— EXERCISE INSTRUCTIONS —
Look below for the line that has "orange dice: 9 -> 8". Set down the lines from there through the line that has "turquoise key: 3 -> 1", exactly as written.

Object correspondence data:
§ §

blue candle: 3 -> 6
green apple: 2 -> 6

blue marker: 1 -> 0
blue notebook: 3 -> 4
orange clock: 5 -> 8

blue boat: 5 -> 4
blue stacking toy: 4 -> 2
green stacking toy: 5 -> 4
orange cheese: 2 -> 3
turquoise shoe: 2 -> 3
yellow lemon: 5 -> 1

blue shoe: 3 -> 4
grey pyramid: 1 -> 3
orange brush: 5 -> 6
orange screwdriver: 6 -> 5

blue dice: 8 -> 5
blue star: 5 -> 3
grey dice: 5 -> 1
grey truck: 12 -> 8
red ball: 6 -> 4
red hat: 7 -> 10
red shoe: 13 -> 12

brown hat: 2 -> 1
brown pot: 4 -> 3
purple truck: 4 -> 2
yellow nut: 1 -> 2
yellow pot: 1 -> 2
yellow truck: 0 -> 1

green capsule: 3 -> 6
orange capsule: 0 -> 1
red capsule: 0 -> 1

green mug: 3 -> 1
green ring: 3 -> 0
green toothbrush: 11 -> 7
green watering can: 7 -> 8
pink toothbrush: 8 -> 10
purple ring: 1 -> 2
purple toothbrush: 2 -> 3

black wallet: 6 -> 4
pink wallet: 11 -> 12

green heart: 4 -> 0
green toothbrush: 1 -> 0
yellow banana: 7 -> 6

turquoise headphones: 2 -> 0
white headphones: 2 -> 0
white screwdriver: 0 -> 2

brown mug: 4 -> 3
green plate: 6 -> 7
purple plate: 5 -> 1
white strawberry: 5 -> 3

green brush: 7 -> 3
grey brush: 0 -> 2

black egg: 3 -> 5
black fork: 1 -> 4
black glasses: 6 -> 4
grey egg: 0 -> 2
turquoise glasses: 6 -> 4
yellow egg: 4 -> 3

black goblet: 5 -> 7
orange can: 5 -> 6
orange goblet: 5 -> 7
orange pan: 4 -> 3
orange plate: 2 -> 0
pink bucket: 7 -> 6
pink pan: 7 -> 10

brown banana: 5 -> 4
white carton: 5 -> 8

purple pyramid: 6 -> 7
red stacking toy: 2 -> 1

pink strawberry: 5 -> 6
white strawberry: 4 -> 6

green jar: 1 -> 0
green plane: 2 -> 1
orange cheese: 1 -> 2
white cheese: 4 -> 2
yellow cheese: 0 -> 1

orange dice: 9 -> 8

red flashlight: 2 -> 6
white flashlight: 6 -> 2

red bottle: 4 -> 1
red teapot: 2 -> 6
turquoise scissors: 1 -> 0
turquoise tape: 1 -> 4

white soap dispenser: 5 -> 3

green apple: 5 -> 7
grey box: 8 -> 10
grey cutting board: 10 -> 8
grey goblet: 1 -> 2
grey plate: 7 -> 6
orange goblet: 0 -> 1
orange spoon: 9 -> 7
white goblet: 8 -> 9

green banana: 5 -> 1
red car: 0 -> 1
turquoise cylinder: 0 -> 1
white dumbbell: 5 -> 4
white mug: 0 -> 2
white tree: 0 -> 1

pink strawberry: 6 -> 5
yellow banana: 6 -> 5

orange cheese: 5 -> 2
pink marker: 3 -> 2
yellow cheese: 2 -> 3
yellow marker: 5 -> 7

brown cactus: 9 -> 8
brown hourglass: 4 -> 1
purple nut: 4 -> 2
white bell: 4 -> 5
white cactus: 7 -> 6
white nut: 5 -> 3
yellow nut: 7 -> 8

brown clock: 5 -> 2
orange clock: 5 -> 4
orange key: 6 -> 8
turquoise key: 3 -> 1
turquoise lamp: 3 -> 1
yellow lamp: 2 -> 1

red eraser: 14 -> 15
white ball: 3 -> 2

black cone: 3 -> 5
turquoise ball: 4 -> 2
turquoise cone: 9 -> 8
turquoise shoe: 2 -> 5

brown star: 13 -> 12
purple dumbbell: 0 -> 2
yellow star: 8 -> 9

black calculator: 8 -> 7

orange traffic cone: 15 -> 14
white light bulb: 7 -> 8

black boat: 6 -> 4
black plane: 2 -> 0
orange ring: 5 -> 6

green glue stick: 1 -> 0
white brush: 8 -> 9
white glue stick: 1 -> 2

§ §

— ANSWER SPACE —
orange dice: 9 -> 8

red flashlight: 2 -> 6
white flashlight: 6 -> 2

red bottle: 4 -> 1
red teapot: 2 -> 6
turquoise scissors: 1 -> 0
turquoise tape: 1 -> 4

white soap dispenser: 5 -> 3

green apple: 5 -> 7
grey box: 8 -> 10
grey cutting board: 10 -> 8
grey goblet: 1 -> 2
grey plate: 7 -> 6
orange goblet: 0 -> 1
orange spoon: 9 -> 7
white goblet: 8 -> 9

green banana: 5 -> 1
red car: 0 -> 1
turquoise cylinder: 0 -> 1
white dumbbell: 5 -> 4
white mug: 0 -> 2
white tree: 0 -> 1

pink strawberry: 6 -> 5
yellow banana: 6 -> 5

orange cheese: 5 -> 2
pink marker: 3 -> 2
yellow cheese: 2 -> 3
yellow marker: 5 -> 7

brown cactus: 9 -> 8
brown hourglass: 4 -> 1
purple nut: 4 -> 2
white bell: 4 -> 5
white cactus: 7 -> 6
white nut: 5 -> 3
yellow nut: 7 -> 8

brown clock: 5 -> 2
orange clock: 5 -> 4
orange key: 6 -> 8
turquoise key: 3 -> 1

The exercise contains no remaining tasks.